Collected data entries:
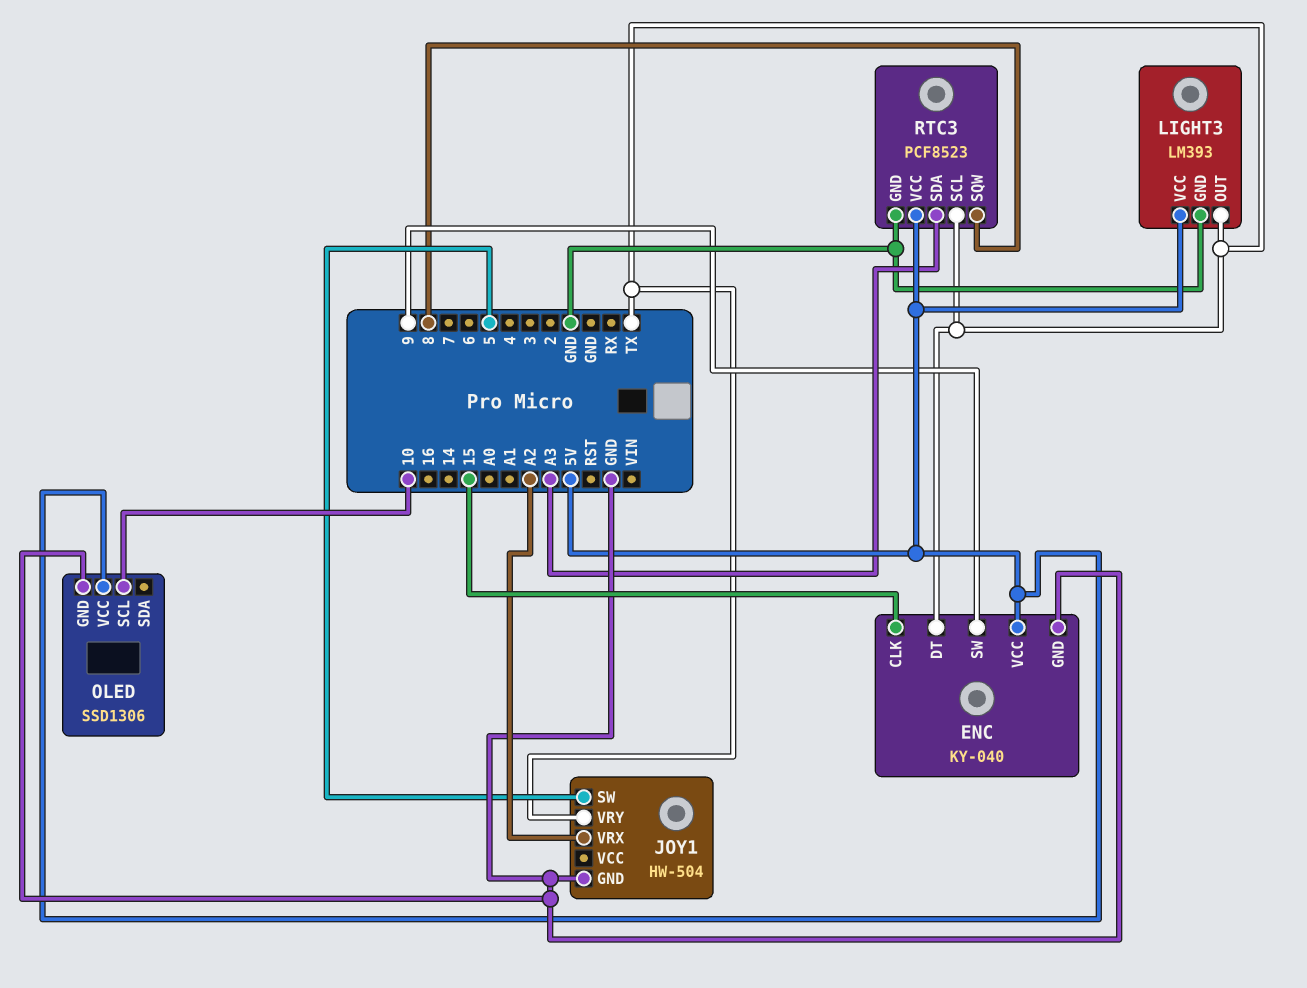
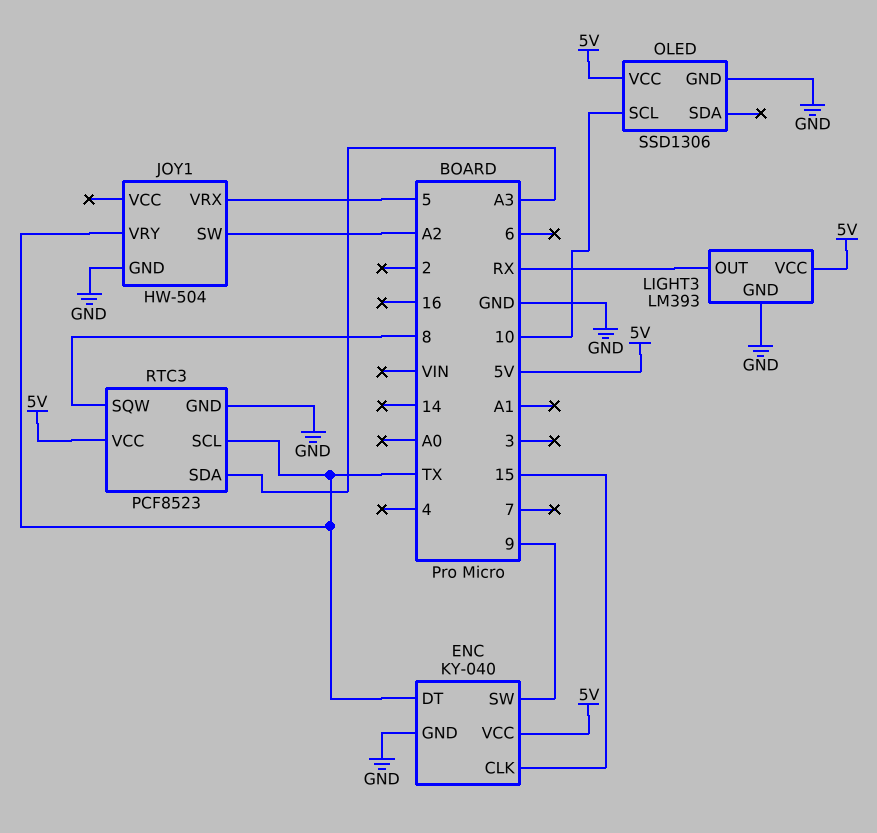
JOY1 pin SW: 5 -> A2
JOY1 pin VRX: A2 -> 5
LIGHT3 pin OUT: TX -> RX

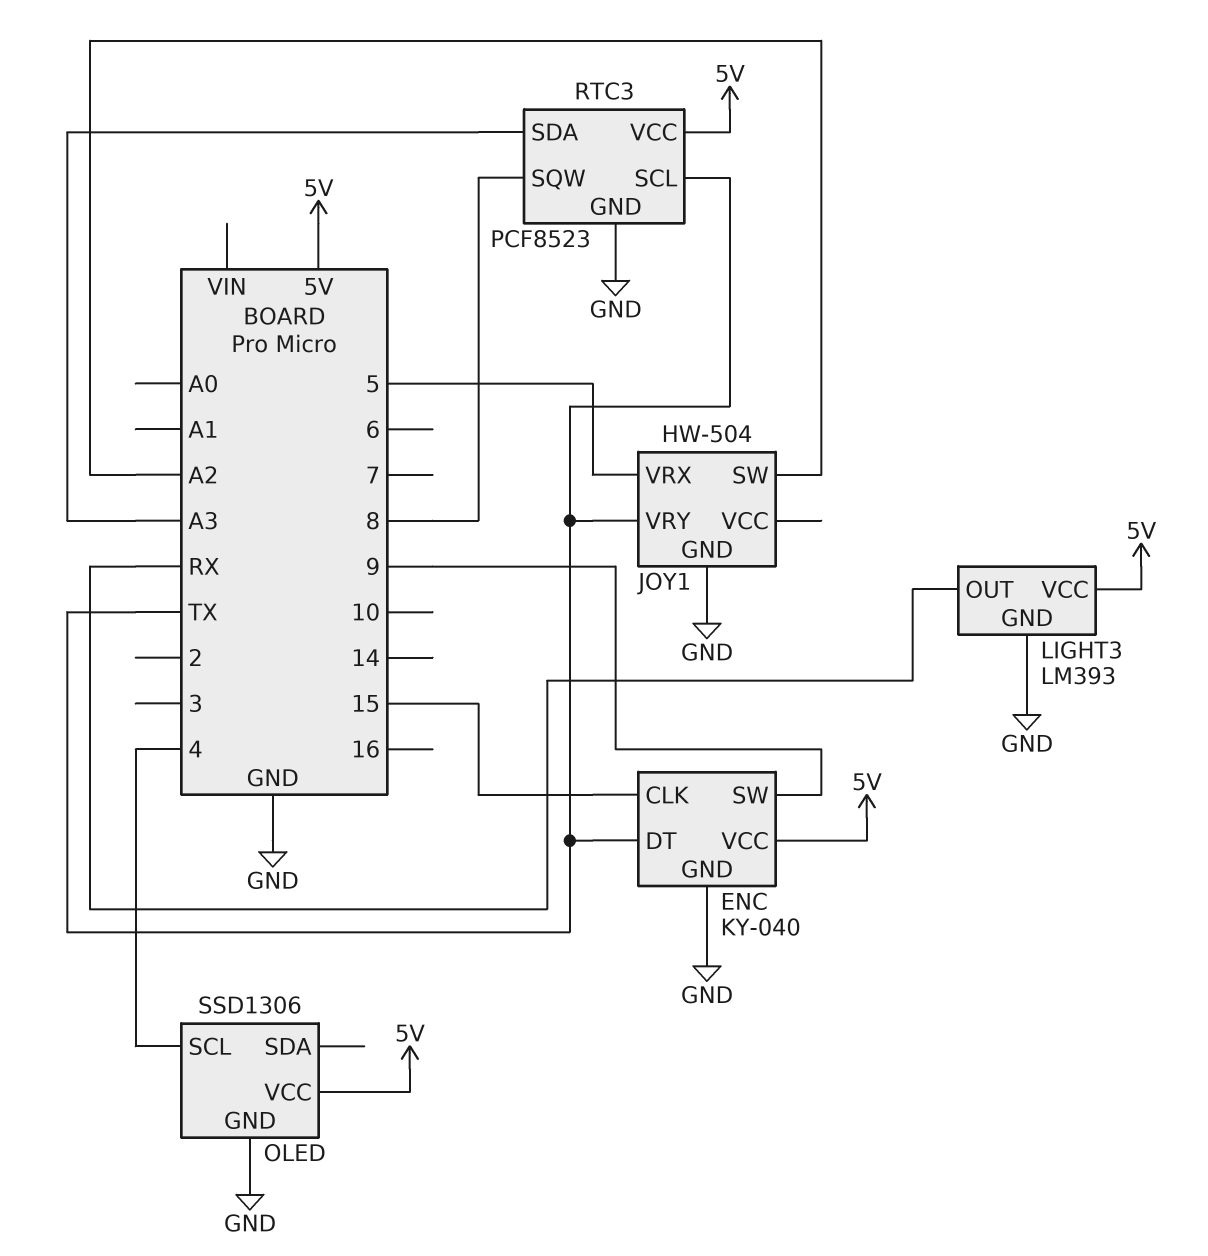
OLED pin SCL: 10 -> 4

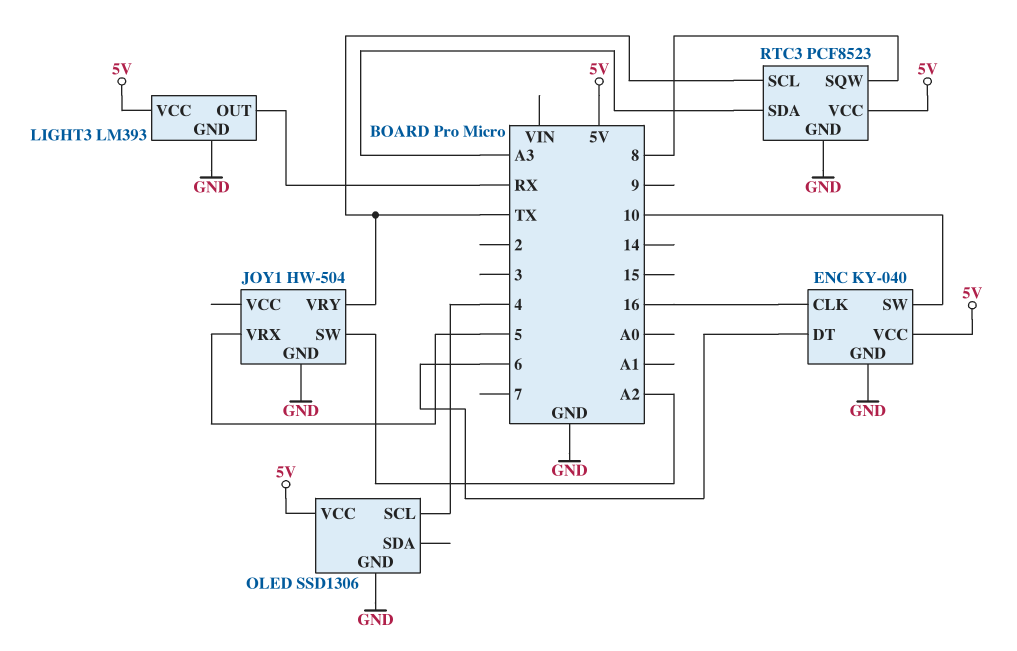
ENC pin CLK: 15 -> 16
ENC pin DT: TX -> 6
ENC pin SW: 9 -> 10

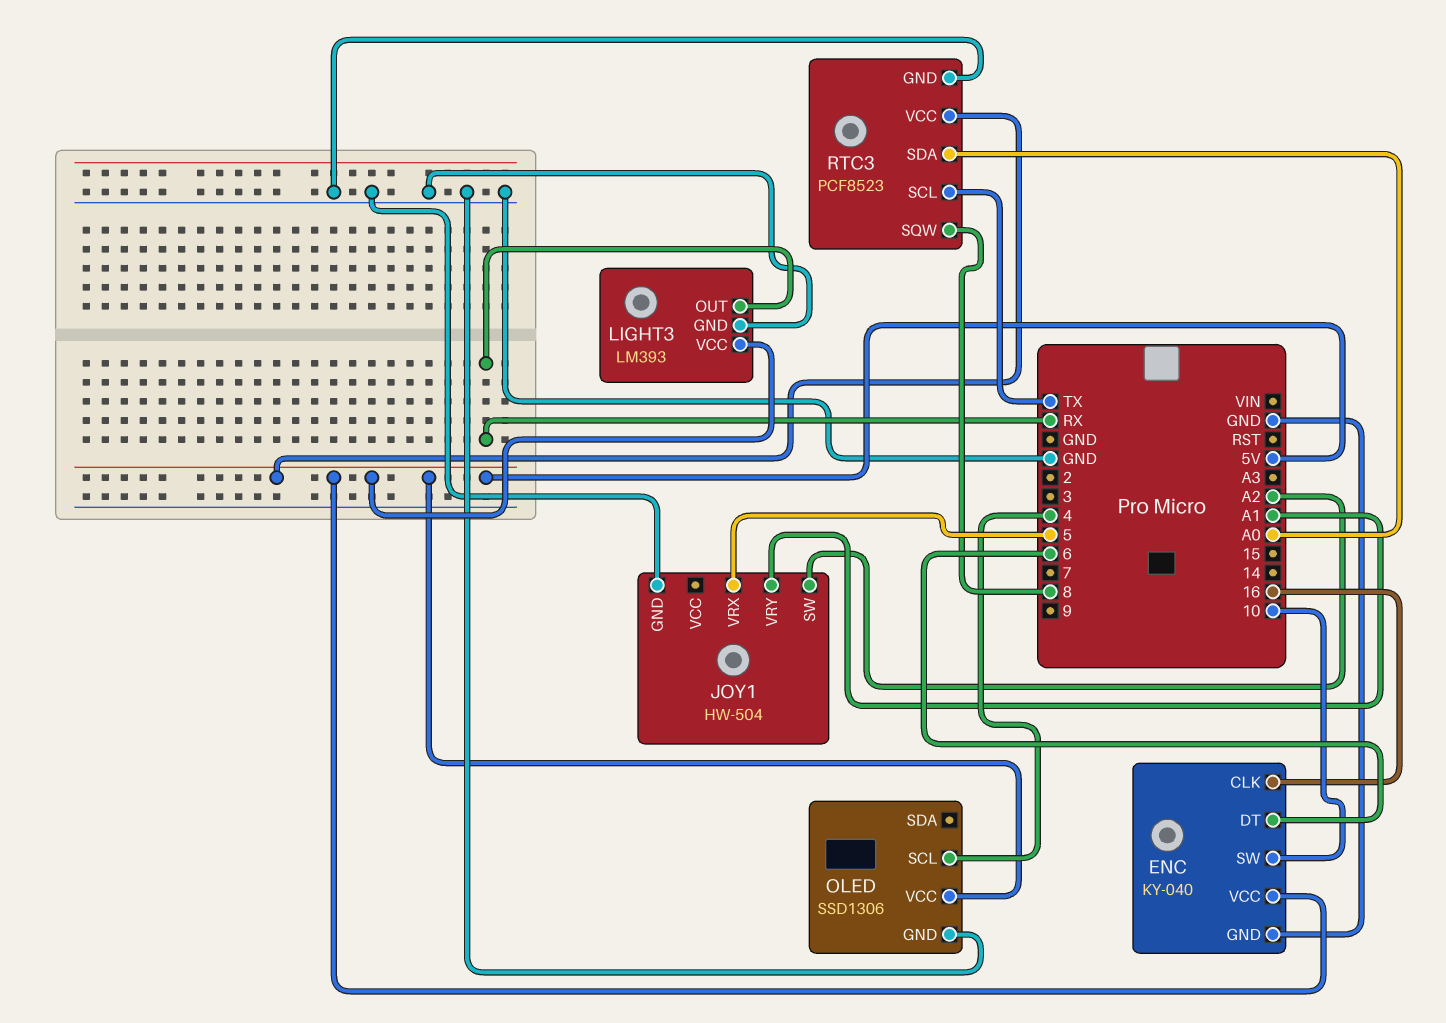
JOY1 pin VRY: TX -> A1
RTC3 pin SDA: A3 -> A0

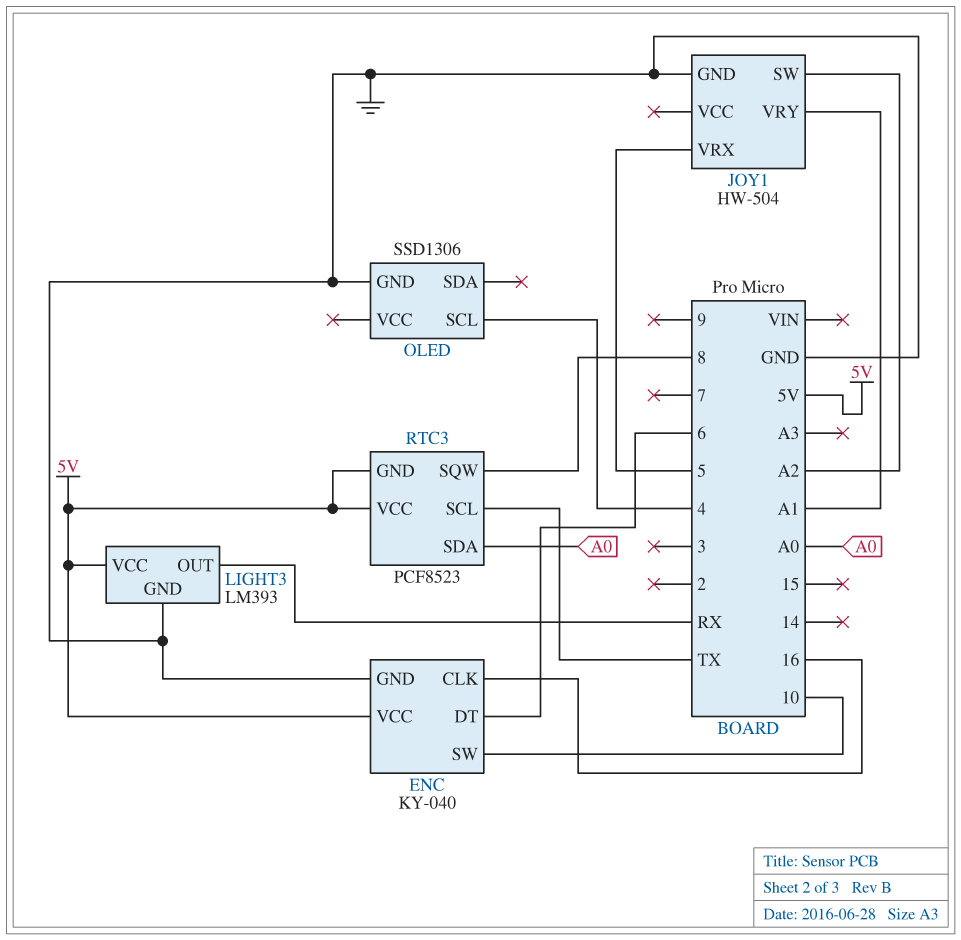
OLED pin VCC: 5V -> none
RTC3 pin GND: GND -> 5V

*Your instructions*.
The lines above must be transcribed exactly, with every picture left out.

*Solution to this problem*.
JOY1 pin SW: 5 -> A2
JOY1 pin VRX: A2 -> 5
LIGHT3 pin OUT: TX -> RX

OLED pin SCL: 10 -> 4

ENC pin CLK: 15 -> 16
ENC pin DT: TX -> 6
ENC pin SW: 9 -> 10

JOY1 pin VRY: TX -> A1
RTC3 pin SDA: A3 -> A0

OLED pin VCC: 5V -> none
RTC3 pin GND: GND -> 5V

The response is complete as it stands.